• [REQUIRED WORK] An exact reprint of the listing is required, with no pictures included.

• [ENTRIES PROVIDED]

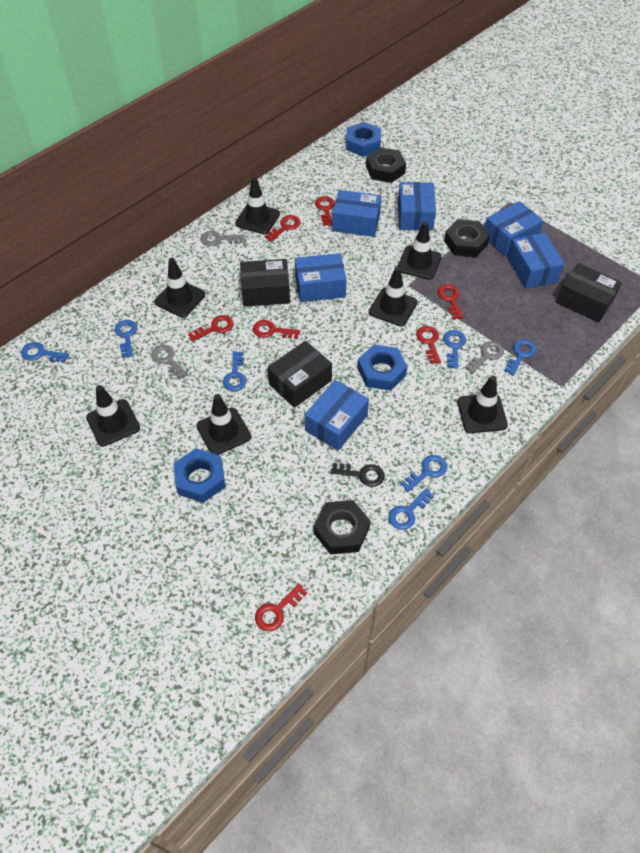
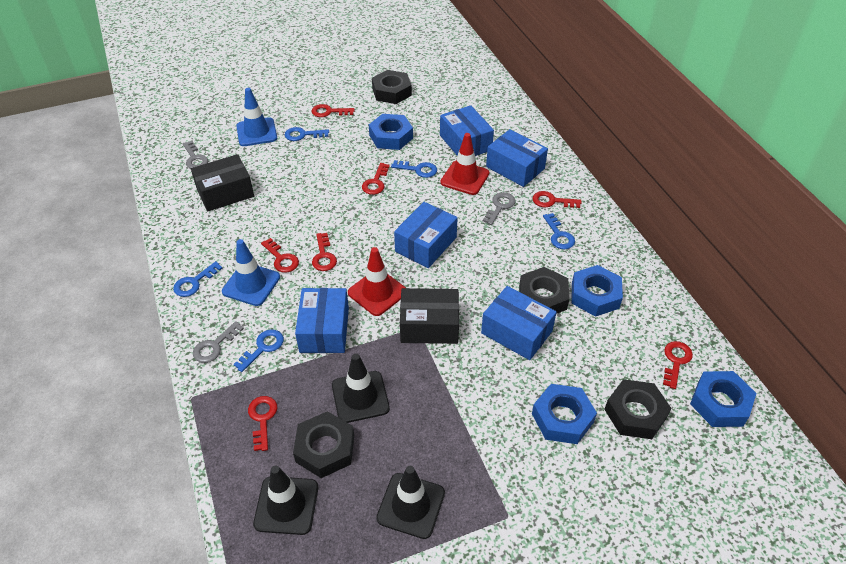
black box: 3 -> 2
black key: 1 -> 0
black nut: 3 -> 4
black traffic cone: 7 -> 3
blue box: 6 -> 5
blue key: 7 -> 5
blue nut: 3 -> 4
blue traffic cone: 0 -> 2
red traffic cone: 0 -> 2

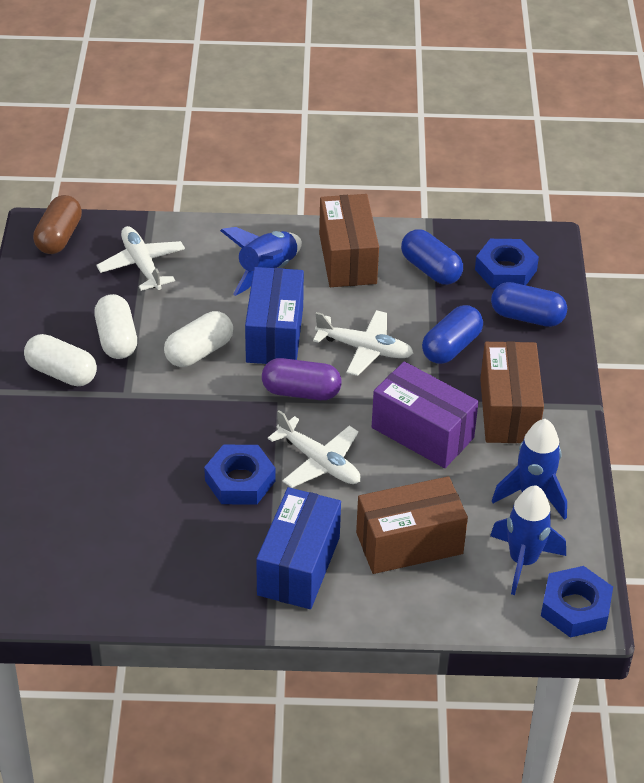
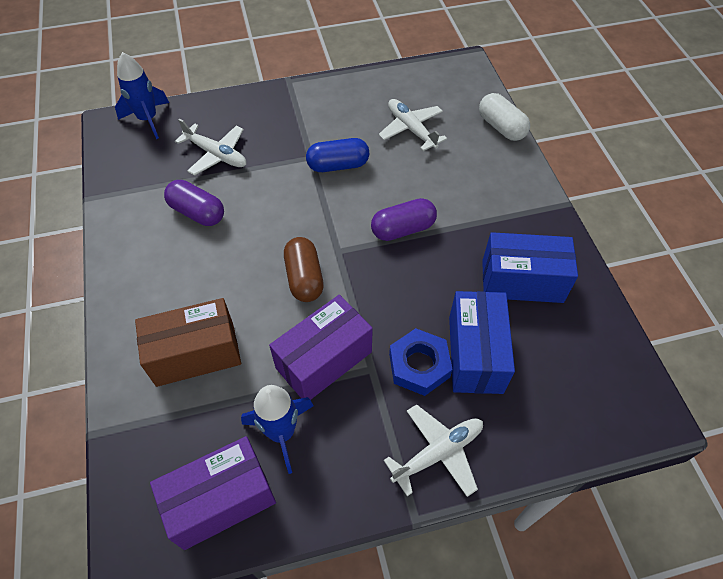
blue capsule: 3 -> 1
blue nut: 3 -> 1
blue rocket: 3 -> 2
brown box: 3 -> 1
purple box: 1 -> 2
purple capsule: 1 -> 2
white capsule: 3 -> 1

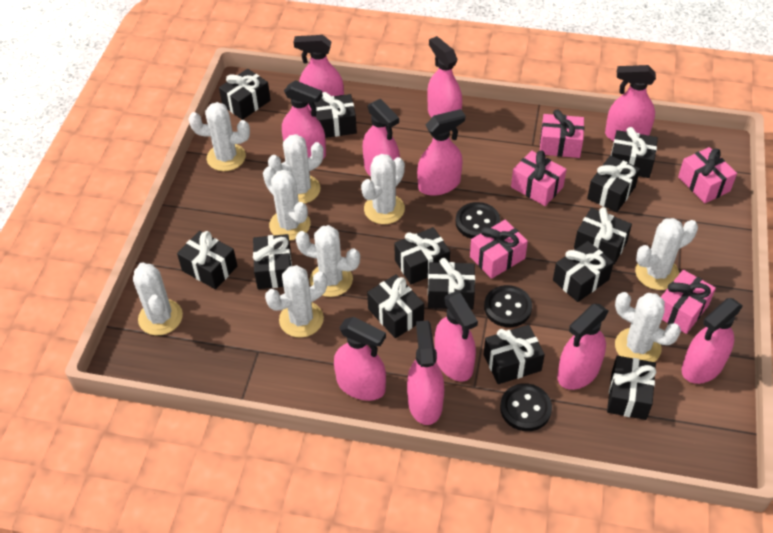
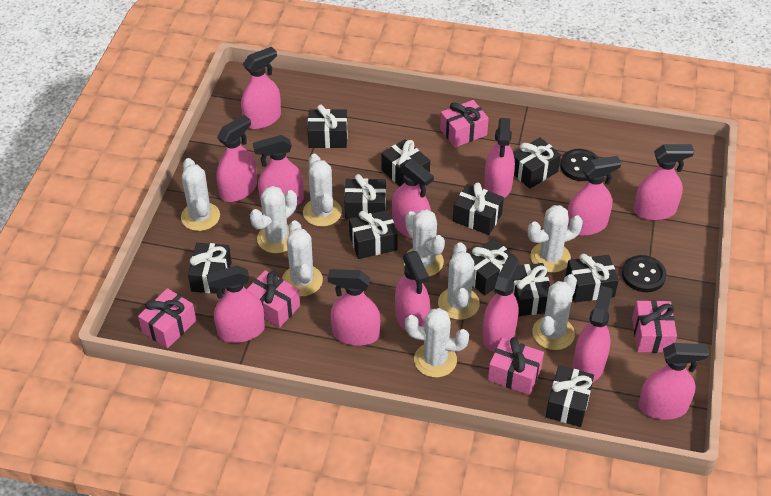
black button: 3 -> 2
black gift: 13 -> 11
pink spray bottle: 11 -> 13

• [OUTPUT FOR THIS TASK]
black box: 3 -> 2
black key: 1 -> 0
black nut: 3 -> 4
black traffic cone: 7 -> 3
blue box: 6 -> 5
blue key: 7 -> 5
blue nut: 3 -> 4
blue traffic cone: 0 -> 2
red traffic cone: 0 -> 2

blue capsule: 3 -> 1
blue nut: 3 -> 1
blue rocket: 3 -> 2
brown box: 3 -> 1
purple box: 1 -> 2
purple capsule: 1 -> 2
white capsule: 3 -> 1

black button: 3 -> 2
black gift: 13 -> 11
pink spray bottle: 11 -> 13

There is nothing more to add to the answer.